EXTRACTED DATA section start

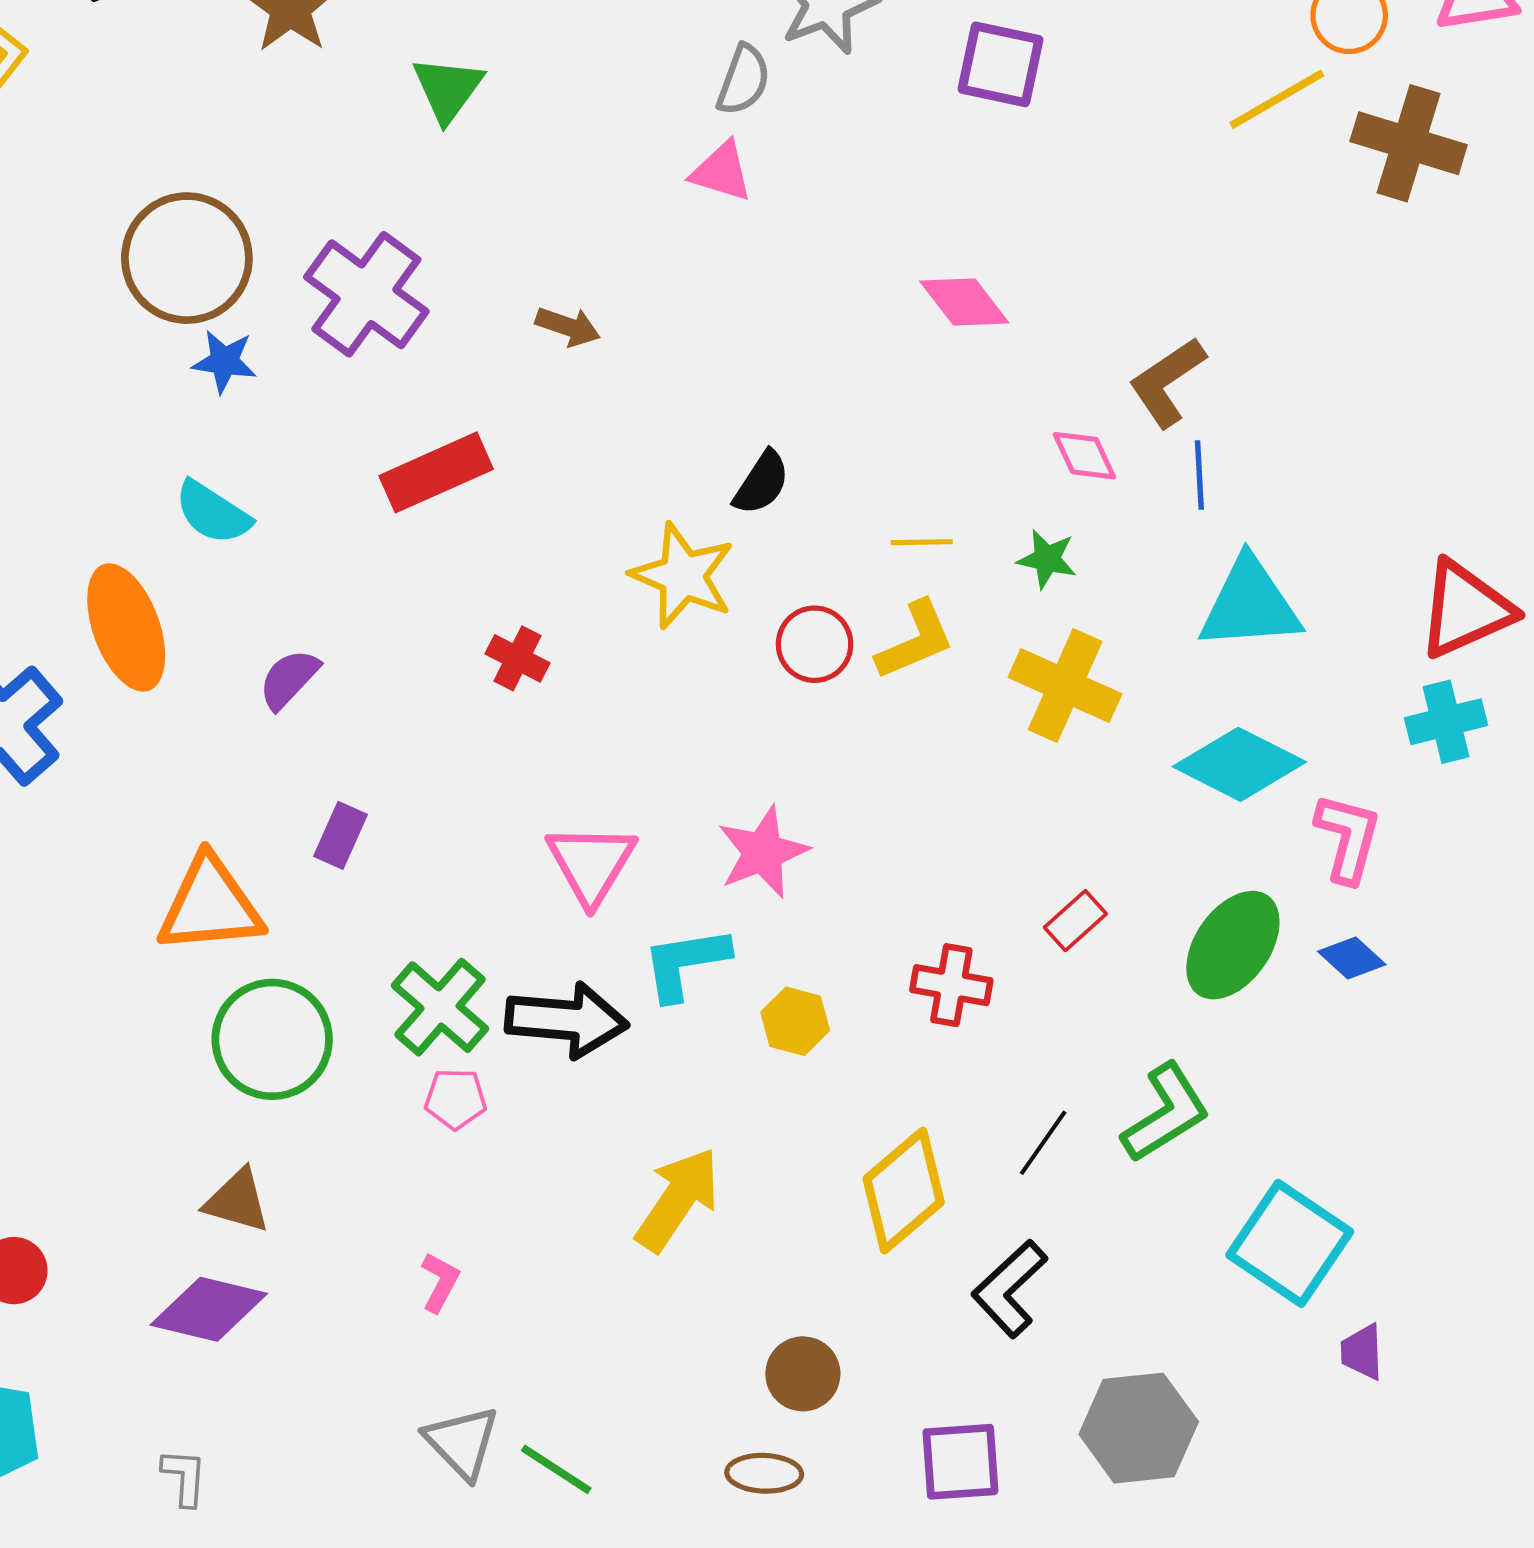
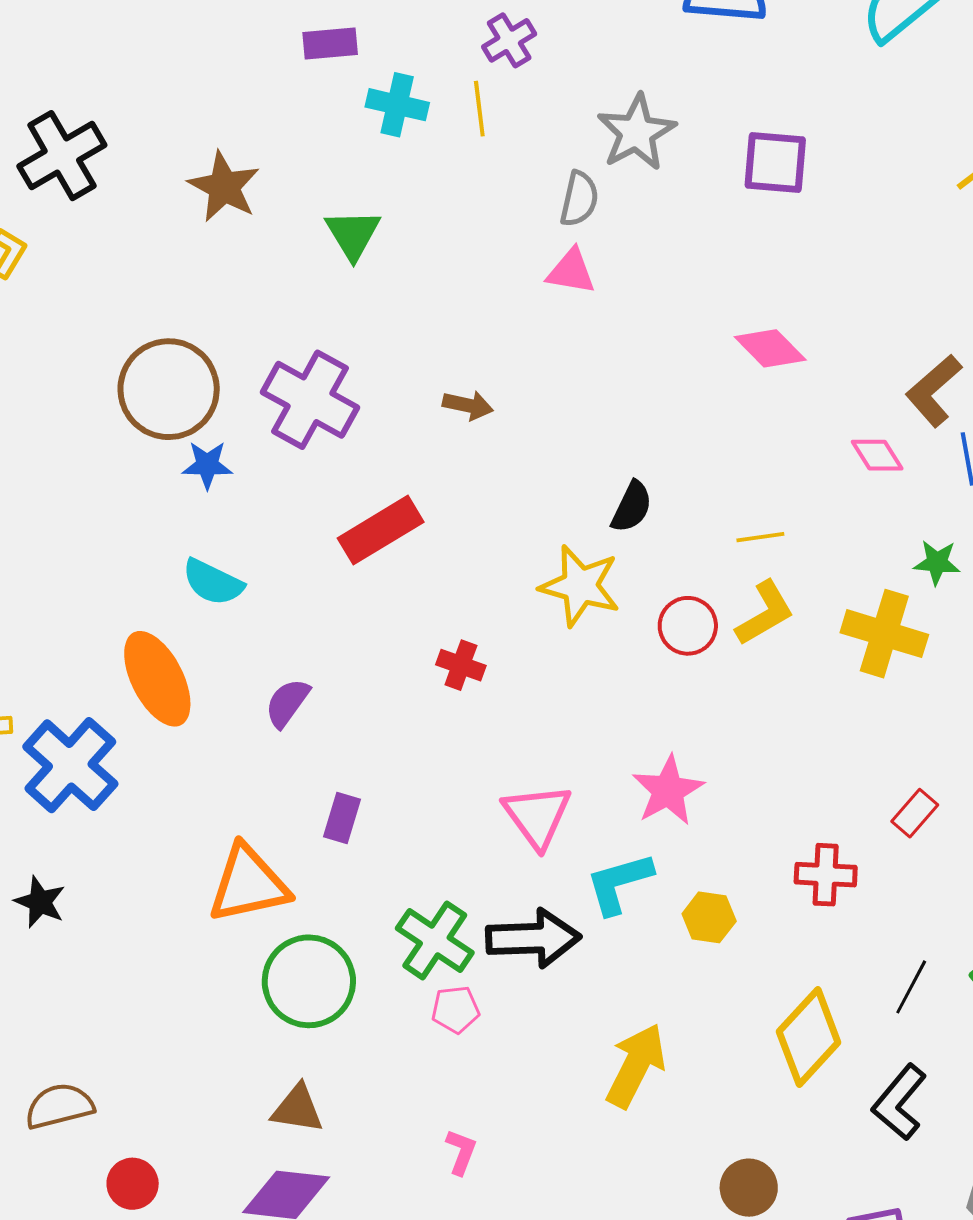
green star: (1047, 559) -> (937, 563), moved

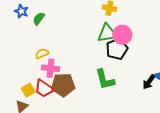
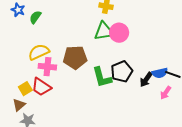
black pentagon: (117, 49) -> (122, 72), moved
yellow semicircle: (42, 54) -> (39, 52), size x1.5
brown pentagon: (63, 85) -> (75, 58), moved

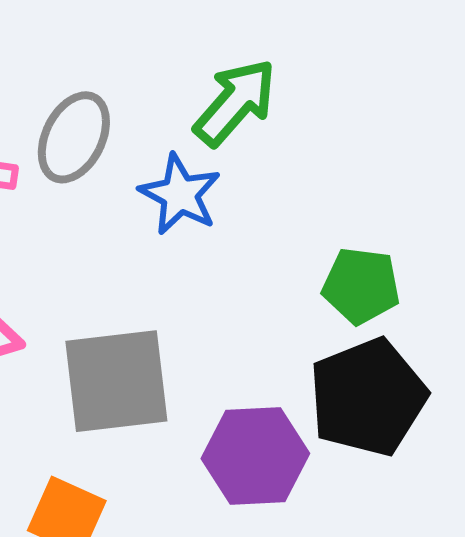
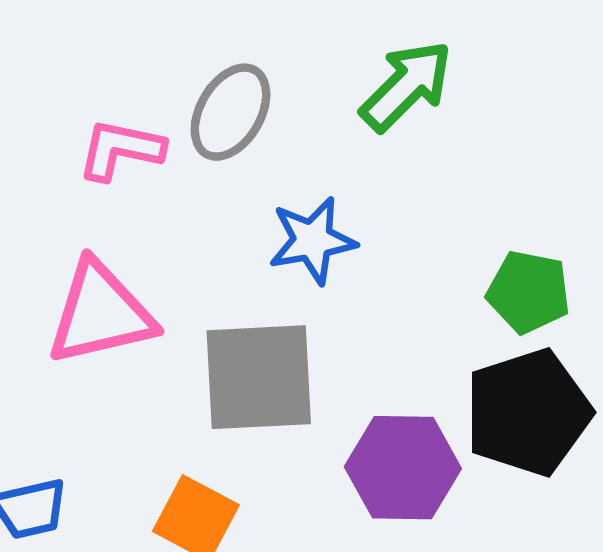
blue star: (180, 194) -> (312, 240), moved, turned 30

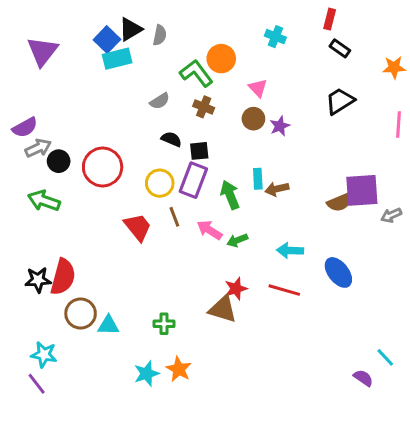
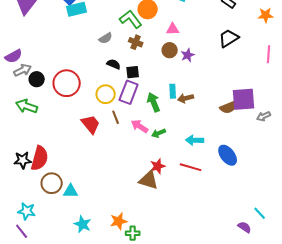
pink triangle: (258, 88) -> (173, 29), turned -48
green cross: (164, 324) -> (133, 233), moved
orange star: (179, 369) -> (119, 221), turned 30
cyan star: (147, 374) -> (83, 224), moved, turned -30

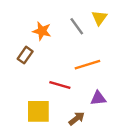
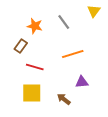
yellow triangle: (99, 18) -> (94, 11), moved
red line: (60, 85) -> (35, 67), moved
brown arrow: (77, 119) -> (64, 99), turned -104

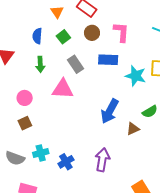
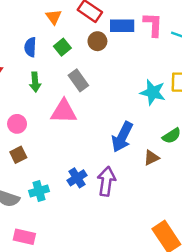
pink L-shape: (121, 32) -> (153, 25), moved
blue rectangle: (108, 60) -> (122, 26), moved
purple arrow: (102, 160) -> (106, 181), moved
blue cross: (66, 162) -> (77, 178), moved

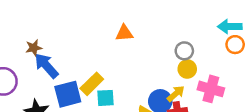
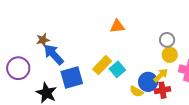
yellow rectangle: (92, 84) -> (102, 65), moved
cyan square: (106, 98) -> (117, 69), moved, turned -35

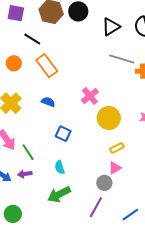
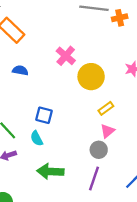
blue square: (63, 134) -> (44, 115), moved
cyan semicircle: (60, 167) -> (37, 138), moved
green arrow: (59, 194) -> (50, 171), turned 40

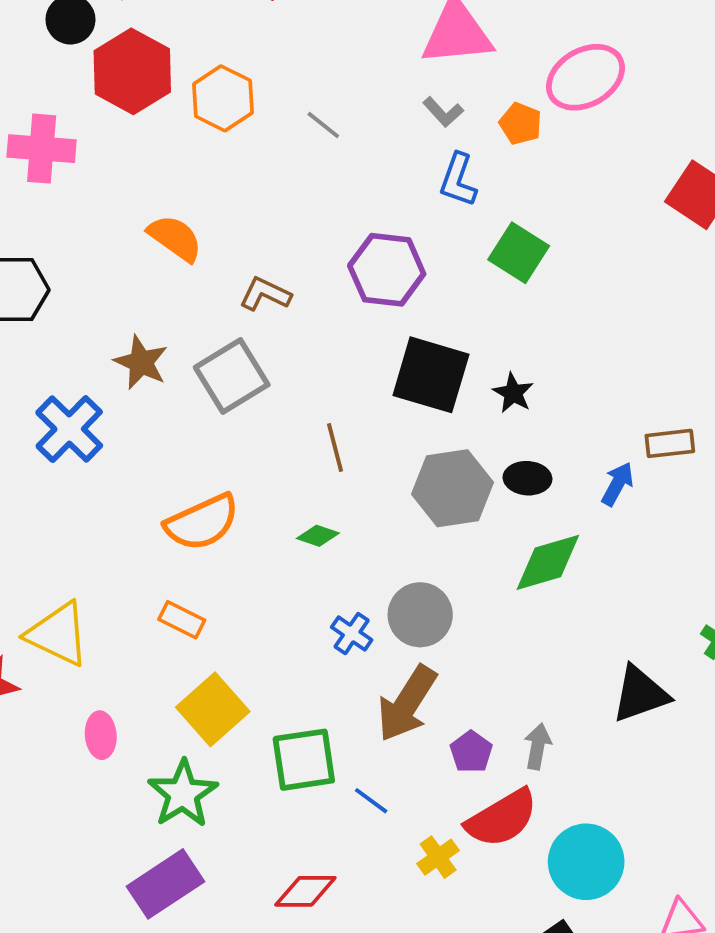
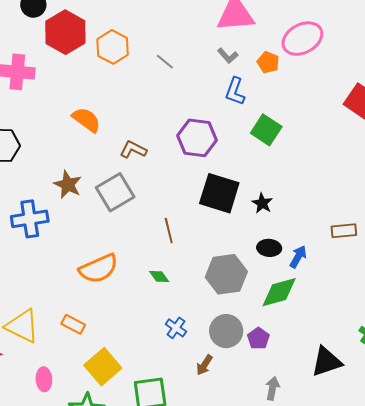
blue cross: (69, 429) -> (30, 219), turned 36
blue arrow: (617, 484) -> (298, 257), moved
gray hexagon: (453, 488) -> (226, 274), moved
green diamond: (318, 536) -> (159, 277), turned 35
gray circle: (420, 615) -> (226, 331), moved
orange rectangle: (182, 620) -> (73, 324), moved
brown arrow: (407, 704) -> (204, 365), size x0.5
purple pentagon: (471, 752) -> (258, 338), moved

EXTRACTED DATA section end

__WHAT YOU WILL DO__: Leaving the pictures out, transcribe the entries above exactly as written.

__ANSWER SPACE__:
green star: (1047, 559) -> (937, 563), moved

black pentagon: (117, 49) -> (122, 72), moved
yellow semicircle: (42, 54) -> (39, 52), size x1.5
brown pentagon: (63, 85) -> (75, 58), moved

blue star: (180, 194) -> (312, 240), moved, turned 30

pink triangle: (258, 88) -> (173, 29), turned -48
green cross: (164, 324) -> (133, 233), moved
orange star: (179, 369) -> (119, 221), turned 30
cyan star: (147, 374) -> (83, 224), moved, turned -30

yellow triangle: (99, 18) -> (94, 11), moved
red line: (60, 85) -> (35, 67), moved
brown arrow: (77, 119) -> (64, 99), turned -104

pink L-shape: (121, 32) -> (153, 25), moved
blue rectangle: (108, 60) -> (122, 26), moved
purple arrow: (102, 160) -> (106, 181), moved
blue cross: (66, 162) -> (77, 178), moved

yellow rectangle: (92, 84) -> (102, 65), moved
cyan square: (106, 98) -> (117, 69), moved, turned -35

blue square: (63, 134) -> (44, 115), moved
cyan semicircle: (60, 167) -> (37, 138), moved
green arrow: (59, 194) -> (50, 171), turned 40

blue cross: (69, 429) -> (30, 219), turned 36
blue arrow: (617, 484) -> (298, 257), moved
gray hexagon: (453, 488) -> (226, 274), moved
green diamond: (318, 536) -> (159, 277), turned 35
gray circle: (420, 615) -> (226, 331), moved
orange rectangle: (182, 620) -> (73, 324), moved
brown arrow: (407, 704) -> (204, 365), size x0.5
purple pentagon: (471, 752) -> (258, 338), moved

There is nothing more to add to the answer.